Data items
Content starts

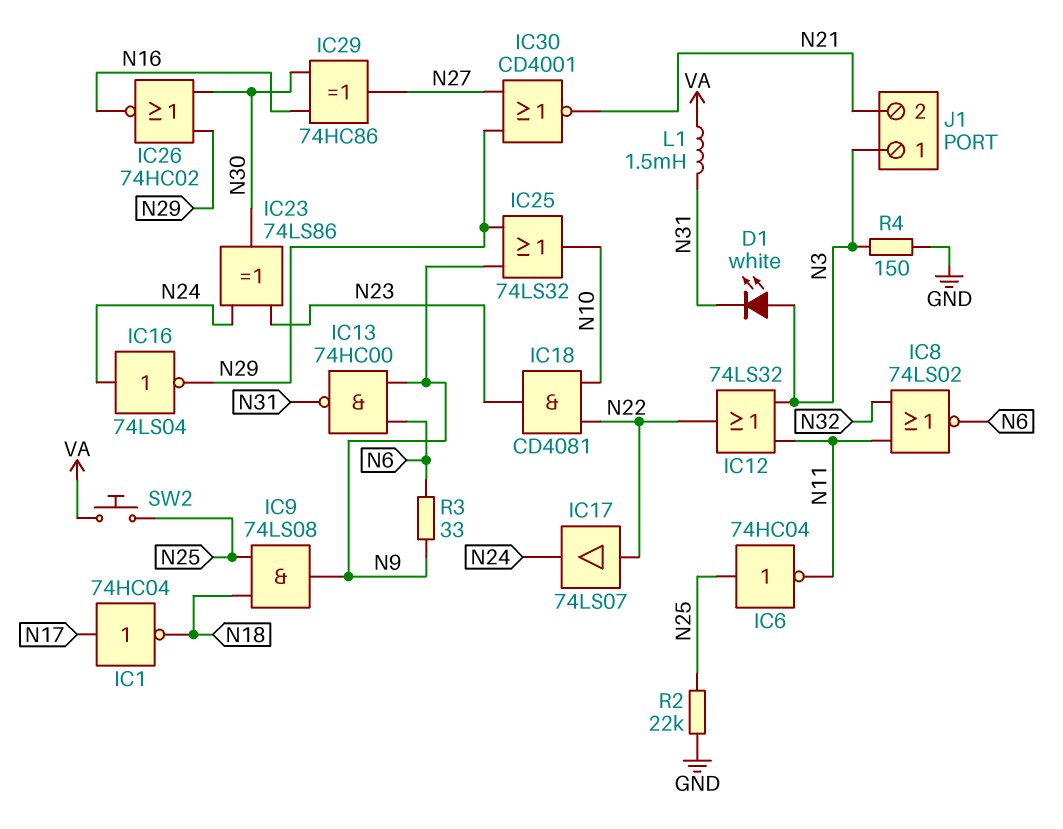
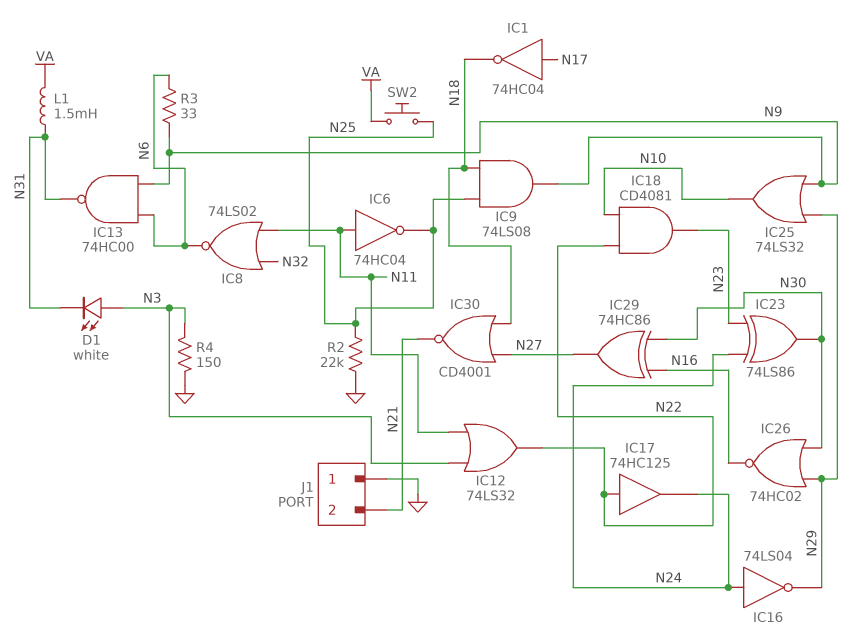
IC6: NOT 74HC04 (in N25, out N11) -> NOT 74HC04 (in N11, out N25)
IC17: buffer 74LS07 (in N22, out N24) -> buffer 74HC125 (in N22, out N24)
IC30: NOR CD4001 (in N27, in N29, out N21) -> NOR CD4001 (in N18, in N27, out N21)
J1 pin 1: N3 -> GND

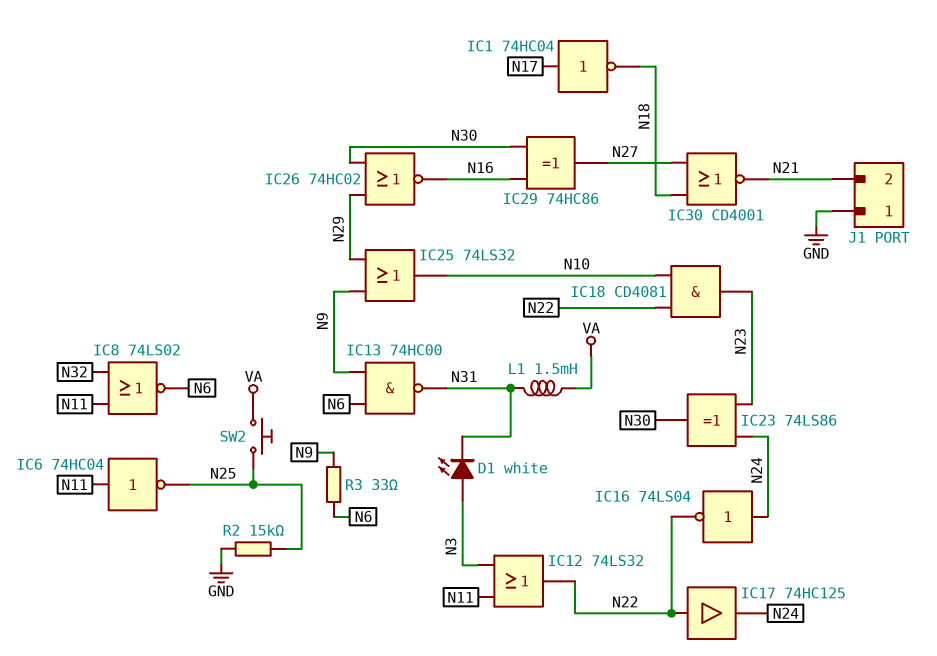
IC9: AND 74LS08 (in N18, in N25, out N9) -> none
IC16: NOT 74LS04 (in N24, out N29) -> NOT 74LS04 (in N24, out N22)
R2: 22k (GND, N25) -> 15k (GND, N25)
R4: 150 (GND, N3) -> none

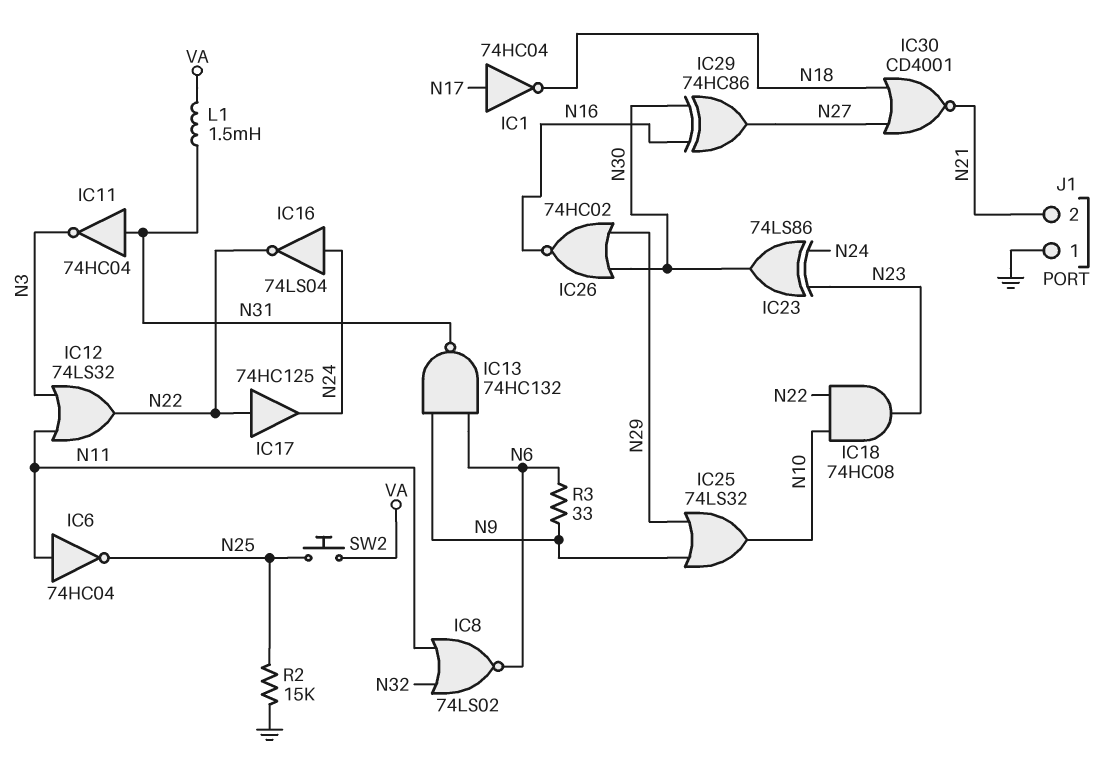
D1: LED white (A N3, K N31) -> none
IC11: none -> NOT 74HC04 (in N31, out N3)
IC13: NAND 74HC00 (in N6, in N9, out N31) -> NAND 74HC132 (in N6, in N9, out N31)
IC18: AND CD4081 (in N10, in N22, out N23) -> AND 74HC08 (in N10, in N22, out N23)

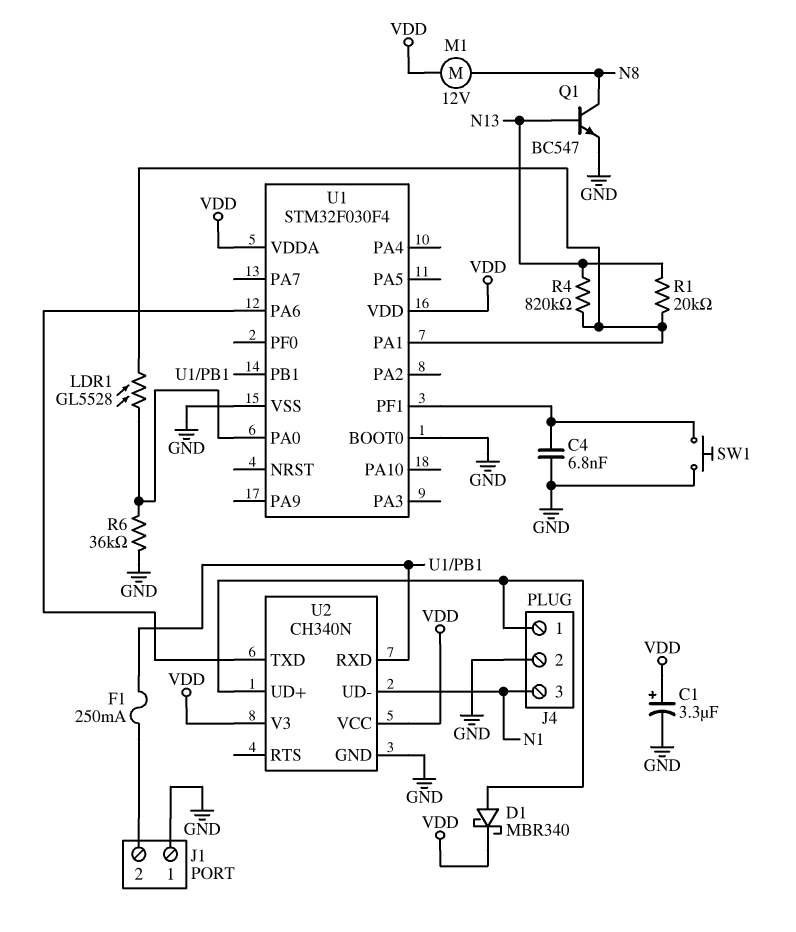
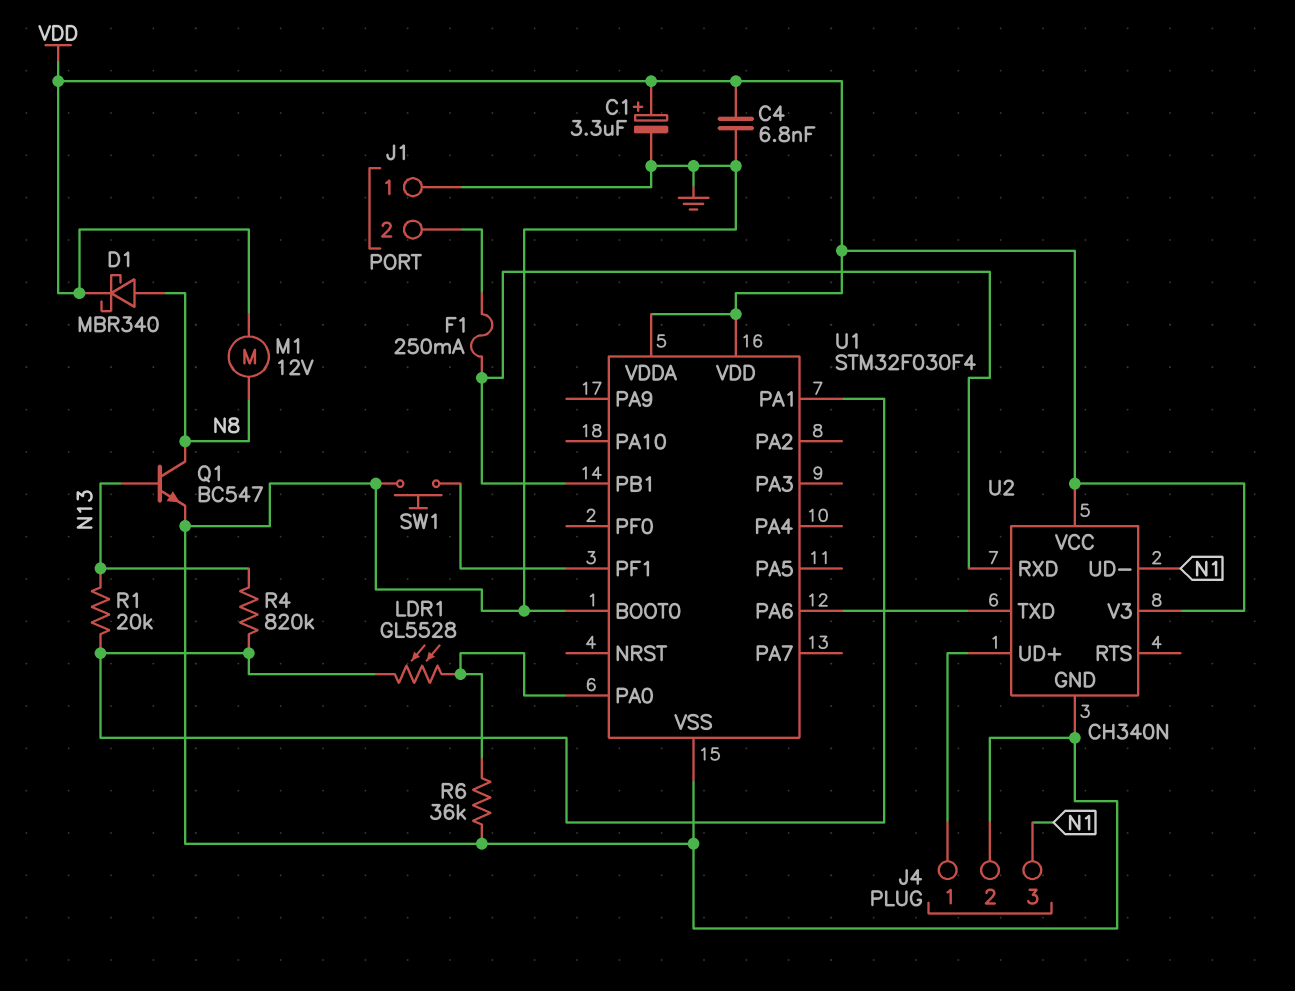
C4: 6.8nF (GND, U1/PF1) -> 6.8nF (GND, VDD)
D1: schottky MBR340 (A J4/1, K VDD) -> schottky MBR340 (A N8, K VDD)

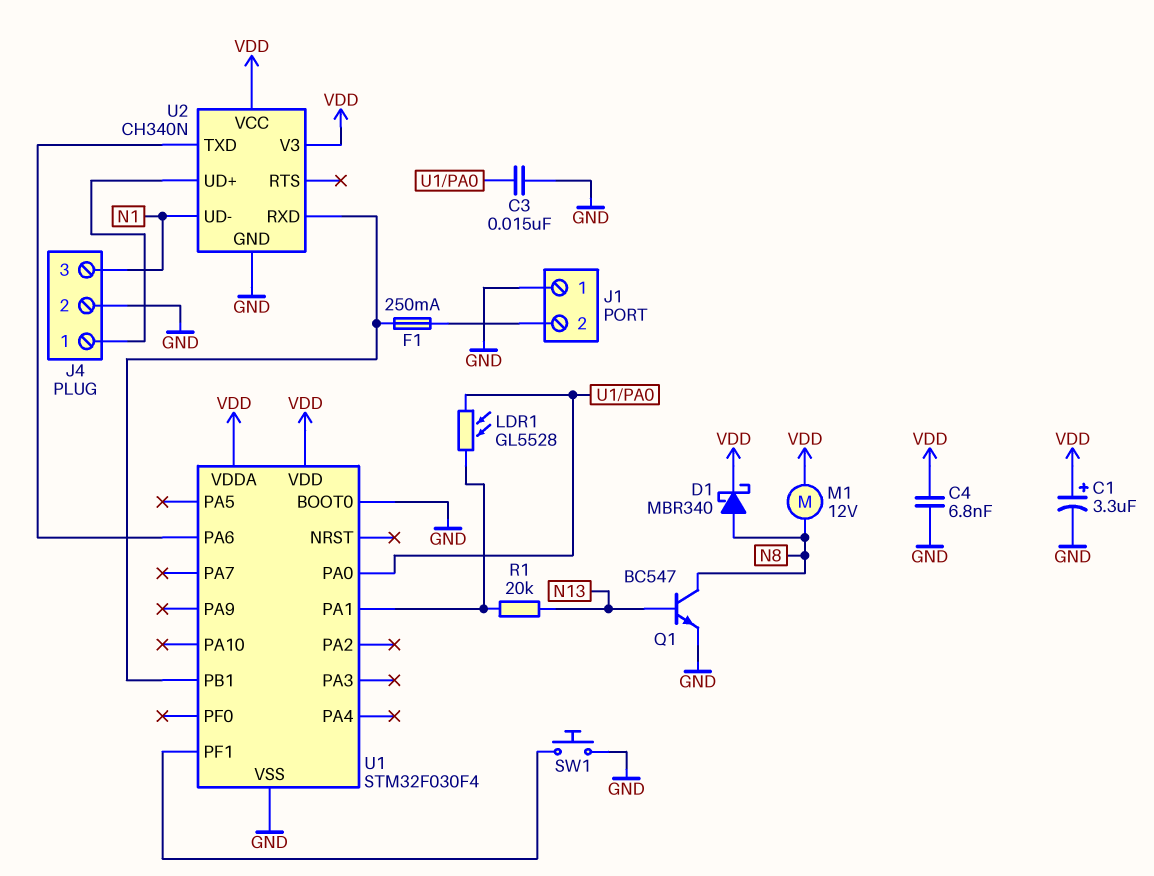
C3: none -> 15nF (GND, U1/PA0)
R4: 820k (N13, U1/PA1) -> none
R6: 36k (GND, U1/PA0) -> none

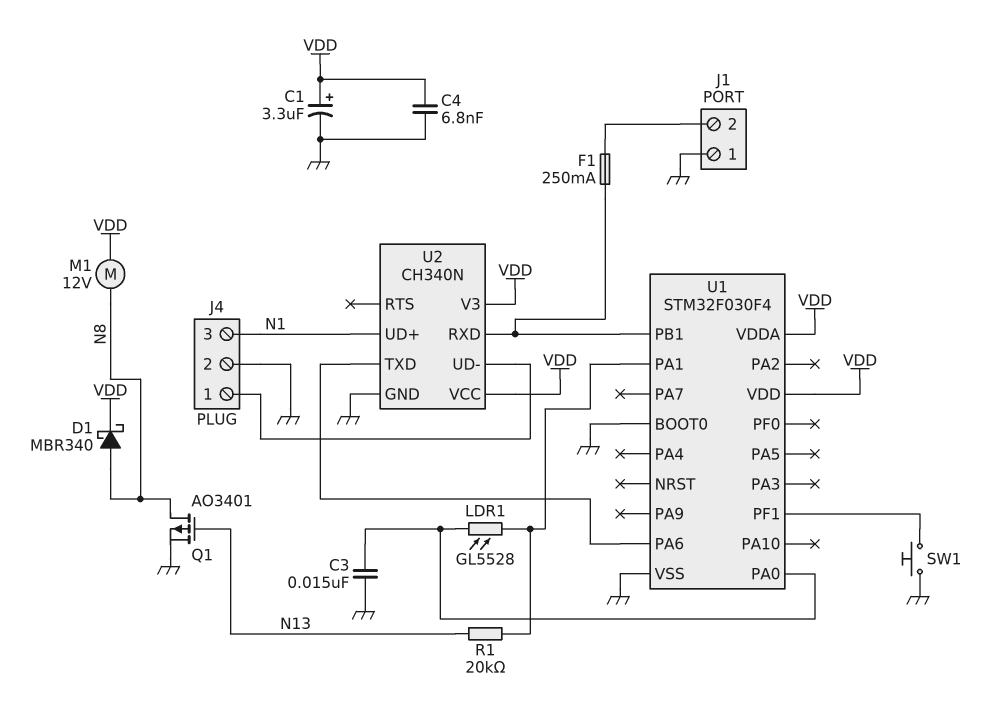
Q1: NPN BC547 (B N13, C N8, E GND) -> PMOS AO3401 (G N13, D N8, S GND)
U2 pin UD+: J4/1 -> N1
U2 pin UD-: N1 -> J4/1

Content ends

TASK INSTRUCTIONS> Your answer should be the lines of the records that hold the string "none".

WRITTEN ANSWER>
IC9: AND 74LS08 (in N18, in N25, out N9) -> none
R4: 150 (GND, N3) -> none
D1: LED white (A N3, K N31) -> none
IC11: none -> NOT 74HC04 (in N31, out N3)
C3: none -> 15nF (GND, U1/PA0)
R4: 820k (N13, U1/PA1) -> none
R6: 36k (GND, U1/PA0) -> none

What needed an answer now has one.